YOUR TASK:
What you return should be the line containing "none -> red egg [490,318,562,376]" and each line after it to the end of the records, copied exactly.

..............................

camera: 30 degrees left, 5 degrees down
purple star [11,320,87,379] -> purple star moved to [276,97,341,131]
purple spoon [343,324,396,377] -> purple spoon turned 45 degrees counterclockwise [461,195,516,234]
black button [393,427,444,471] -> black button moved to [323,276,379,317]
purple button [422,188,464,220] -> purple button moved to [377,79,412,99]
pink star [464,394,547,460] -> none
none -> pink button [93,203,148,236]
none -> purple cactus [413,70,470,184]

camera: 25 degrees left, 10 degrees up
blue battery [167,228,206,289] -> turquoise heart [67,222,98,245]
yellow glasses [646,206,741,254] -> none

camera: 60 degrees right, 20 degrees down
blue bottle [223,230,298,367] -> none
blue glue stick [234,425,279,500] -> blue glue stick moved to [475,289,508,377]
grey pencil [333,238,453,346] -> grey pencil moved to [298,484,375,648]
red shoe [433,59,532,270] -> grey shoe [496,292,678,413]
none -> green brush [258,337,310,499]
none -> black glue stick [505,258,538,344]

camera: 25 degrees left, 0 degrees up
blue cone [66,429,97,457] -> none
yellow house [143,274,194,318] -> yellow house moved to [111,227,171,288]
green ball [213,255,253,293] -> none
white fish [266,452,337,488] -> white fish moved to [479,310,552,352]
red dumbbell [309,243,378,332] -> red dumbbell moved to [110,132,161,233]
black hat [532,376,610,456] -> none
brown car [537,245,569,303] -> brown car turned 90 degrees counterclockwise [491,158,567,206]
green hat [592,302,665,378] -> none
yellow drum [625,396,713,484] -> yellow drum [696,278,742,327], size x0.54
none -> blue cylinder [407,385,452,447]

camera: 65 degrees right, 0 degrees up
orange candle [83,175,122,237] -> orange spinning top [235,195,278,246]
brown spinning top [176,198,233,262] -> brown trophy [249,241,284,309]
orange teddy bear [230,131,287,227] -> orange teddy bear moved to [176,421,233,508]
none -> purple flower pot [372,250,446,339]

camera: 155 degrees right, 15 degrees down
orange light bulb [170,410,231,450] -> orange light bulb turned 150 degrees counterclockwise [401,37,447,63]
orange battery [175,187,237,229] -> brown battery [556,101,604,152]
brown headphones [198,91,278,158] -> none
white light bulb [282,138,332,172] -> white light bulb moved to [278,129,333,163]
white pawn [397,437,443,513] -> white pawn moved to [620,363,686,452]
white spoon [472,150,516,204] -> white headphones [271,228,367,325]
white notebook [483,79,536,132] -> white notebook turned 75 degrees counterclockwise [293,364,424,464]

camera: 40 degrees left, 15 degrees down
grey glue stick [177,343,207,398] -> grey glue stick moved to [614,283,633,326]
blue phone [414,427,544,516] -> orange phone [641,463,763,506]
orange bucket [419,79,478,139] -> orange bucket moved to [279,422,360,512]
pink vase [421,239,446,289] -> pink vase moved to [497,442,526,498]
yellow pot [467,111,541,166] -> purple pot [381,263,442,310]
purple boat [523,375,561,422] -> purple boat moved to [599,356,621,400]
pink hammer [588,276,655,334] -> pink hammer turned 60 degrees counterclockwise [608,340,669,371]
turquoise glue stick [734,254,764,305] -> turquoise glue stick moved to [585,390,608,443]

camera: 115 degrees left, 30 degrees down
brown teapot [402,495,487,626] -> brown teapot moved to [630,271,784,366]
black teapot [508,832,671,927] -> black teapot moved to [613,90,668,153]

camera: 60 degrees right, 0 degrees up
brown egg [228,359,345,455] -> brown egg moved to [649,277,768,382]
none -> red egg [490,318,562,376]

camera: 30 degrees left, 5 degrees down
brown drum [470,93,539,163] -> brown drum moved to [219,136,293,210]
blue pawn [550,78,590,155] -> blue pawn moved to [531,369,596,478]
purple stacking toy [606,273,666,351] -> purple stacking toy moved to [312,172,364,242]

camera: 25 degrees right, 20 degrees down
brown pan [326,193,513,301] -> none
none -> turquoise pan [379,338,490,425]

..............................

SOLVED PROBLEM:
none -> red egg [490,318,562,376]

camera: 30 degrees left, 5 degrees down
brown drum [470,93,539,163] -> brown drum moved to [219,136,293,210]
blue pawn [550,78,590,155] -> blue pawn moved to [531,369,596,478]
purple stacking toy [606,273,666,351] -> purple stacking toy moved to [312,172,364,242]

camera: 25 degrees right, 20 degrees down
brown pan [326,193,513,301] -> none
none -> turquoise pan [379,338,490,425]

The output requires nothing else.